TASK INSTRUCTIONS ▸
Go through the records and set each one down exactly, skipping any picture.

(Collected data entries)
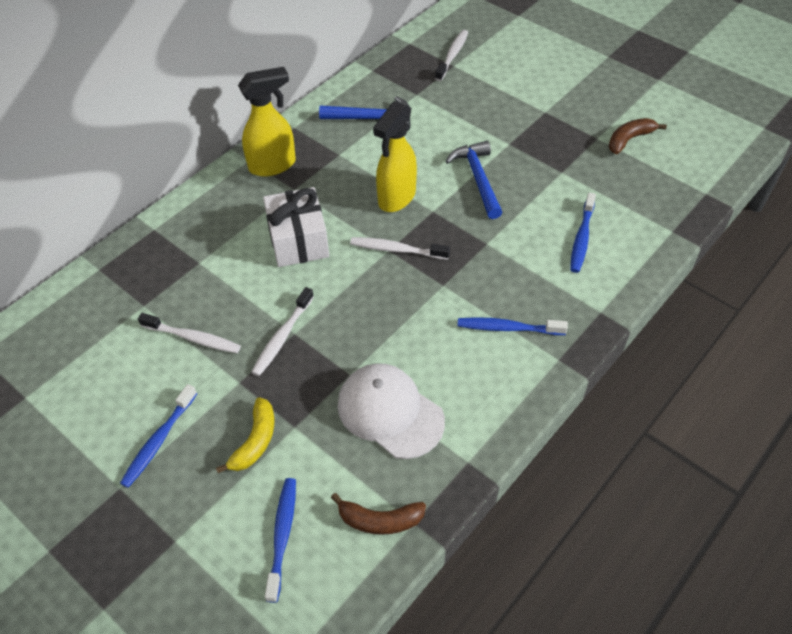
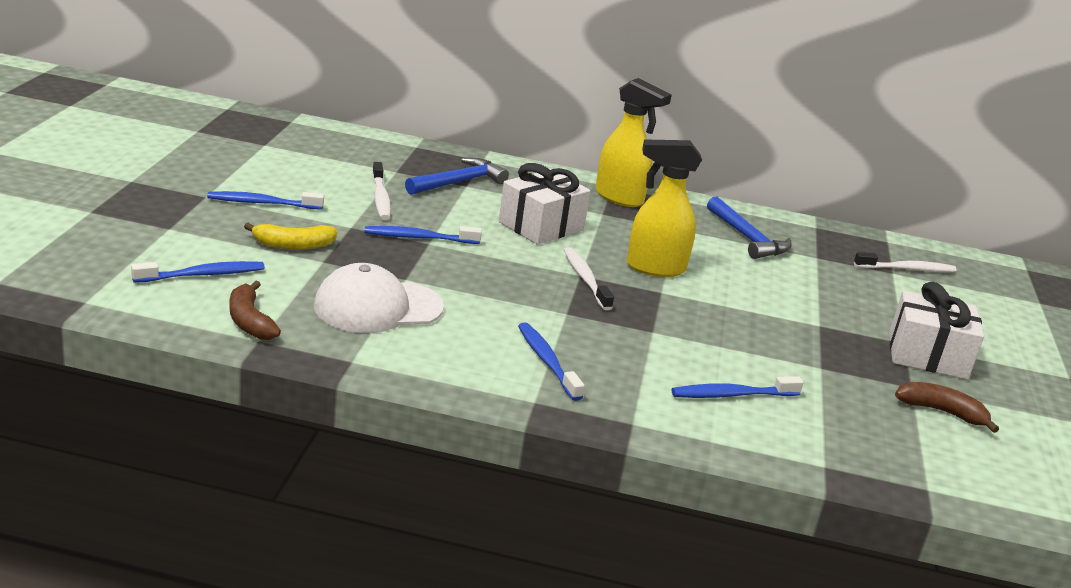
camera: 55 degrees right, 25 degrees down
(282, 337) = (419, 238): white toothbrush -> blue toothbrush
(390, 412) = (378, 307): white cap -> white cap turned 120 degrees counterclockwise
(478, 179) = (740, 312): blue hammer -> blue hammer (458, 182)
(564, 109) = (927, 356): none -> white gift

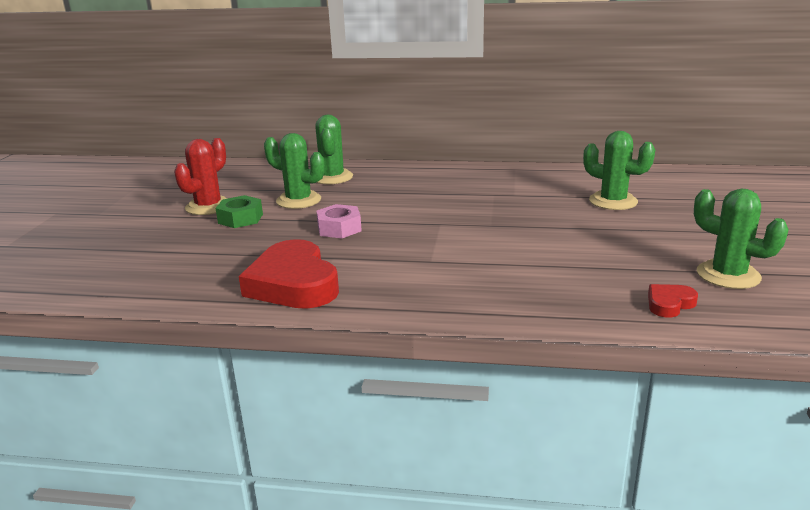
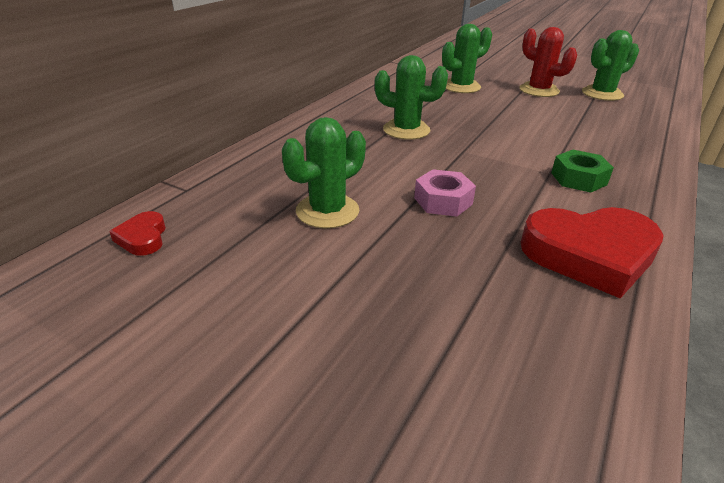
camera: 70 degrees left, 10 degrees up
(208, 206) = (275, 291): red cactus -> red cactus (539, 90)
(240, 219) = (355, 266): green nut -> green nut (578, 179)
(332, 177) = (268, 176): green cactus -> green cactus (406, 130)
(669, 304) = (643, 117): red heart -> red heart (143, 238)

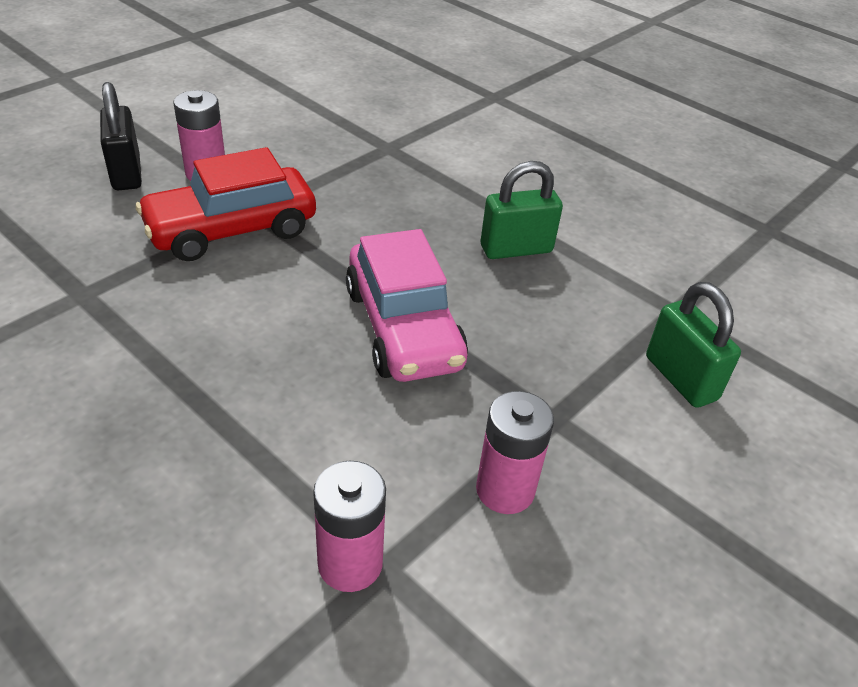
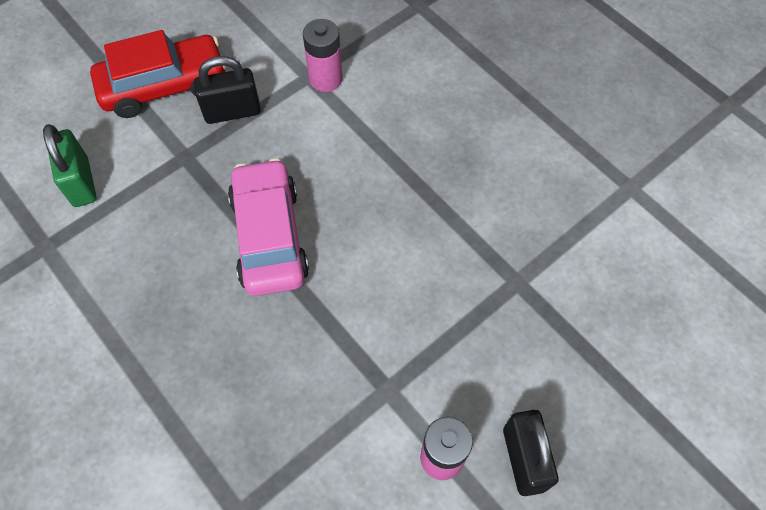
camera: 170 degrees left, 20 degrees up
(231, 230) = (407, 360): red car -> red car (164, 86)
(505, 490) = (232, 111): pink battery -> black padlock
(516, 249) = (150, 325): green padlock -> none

FINISHED EXERCISE ▸
camera: 55 degrees right, 25 degrees down
(282, 337) = (419, 238): white toothbrush -> blue toothbrush
(390, 412) = (378, 307): white cap -> white cap turned 120 degrees counterclockwise
(478, 179) = (740, 312): blue hammer -> blue hammer (458, 182)
(564, 109) = (927, 356): none -> white gift

camera: 70 degrees left, 10 degrees up
(208, 206) = (275, 291): red cactus -> red cactus (539, 90)
(240, 219) = (355, 266): green nut -> green nut (578, 179)
(332, 177) = (268, 176): green cactus -> green cactus (406, 130)
(669, 304) = (643, 117): red heart -> red heart (143, 238)

camera: 170 degrees left, 20 degrees up
(231, 230) = (407, 360): red car -> red car (164, 86)
(505, 490) = (232, 111): pink battery -> black padlock
(516, 249) = (150, 325): green padlock -> none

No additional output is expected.